EXERCISE INSTRUCTIONS -
Exclude the pictures. Transcribe, exactly as written, the lines from the one with "(446, 423) = (383, 425): green fish -> none" through the end of the entries below.
Segment Start: DATASET ENTRIES
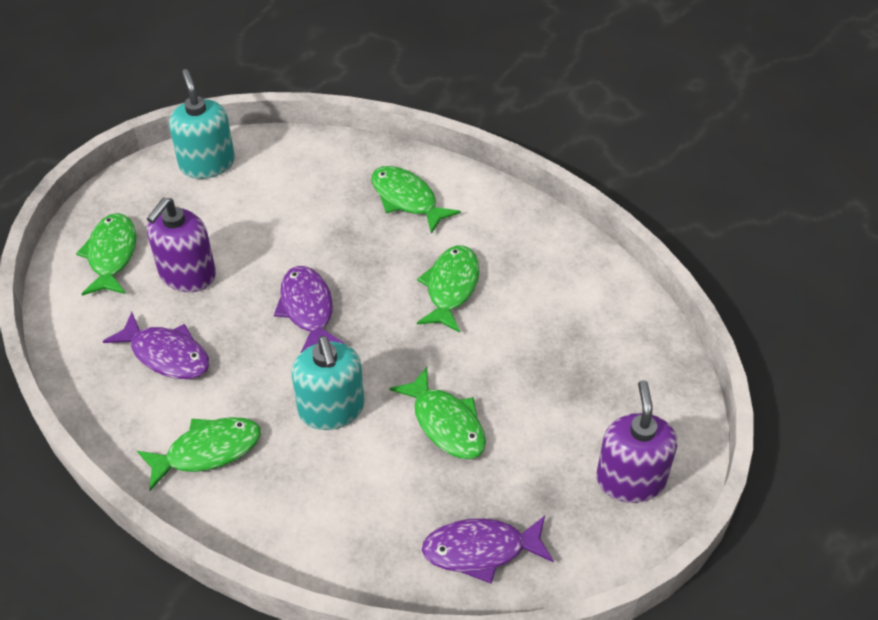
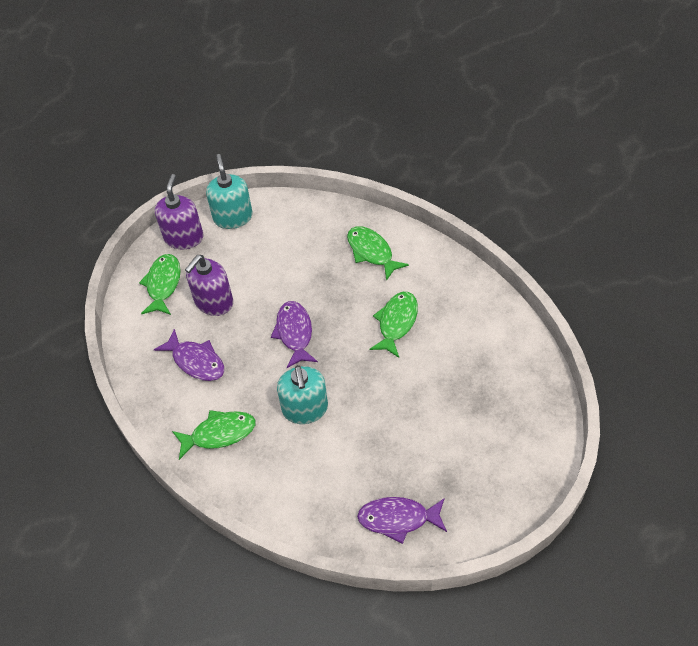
camera: 10 degrees right, 5 degrees up
(446, 423) = (383, 425): green fish -> none
(630, 479) = (508, 475): purple soap dispenser -> purple soap dispenser (184, 237)

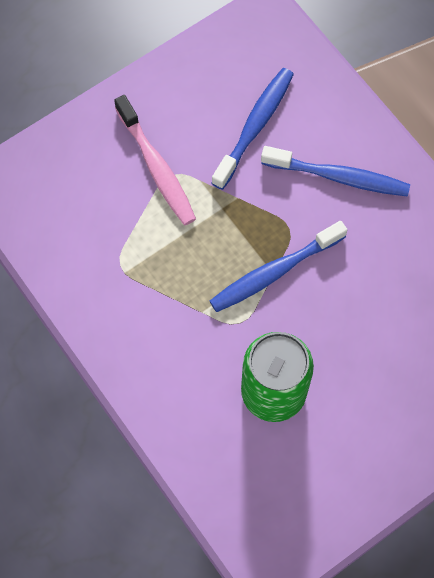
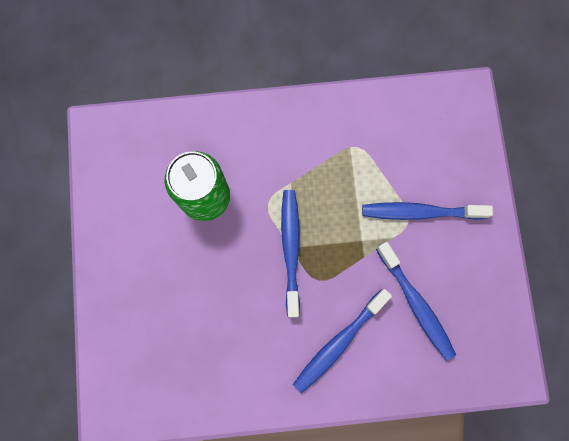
camera: 120 degrees right, 10 degrees up
(157, 168) = (420, 212): pink toothbrush -> blue toothbrush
Segment End: DATASET ENTRIES
EXPECTED ANSWER -
(446, 423) = (383, 425): green fish -> none
(630, 479) = (508, 475): purple soap dispenser -> purple soap dispenser (184, 237)

camera: 120 degrees right, 10 degrees up
(157, 168) = (420, 212): pink toothbrush -> blue toothbrush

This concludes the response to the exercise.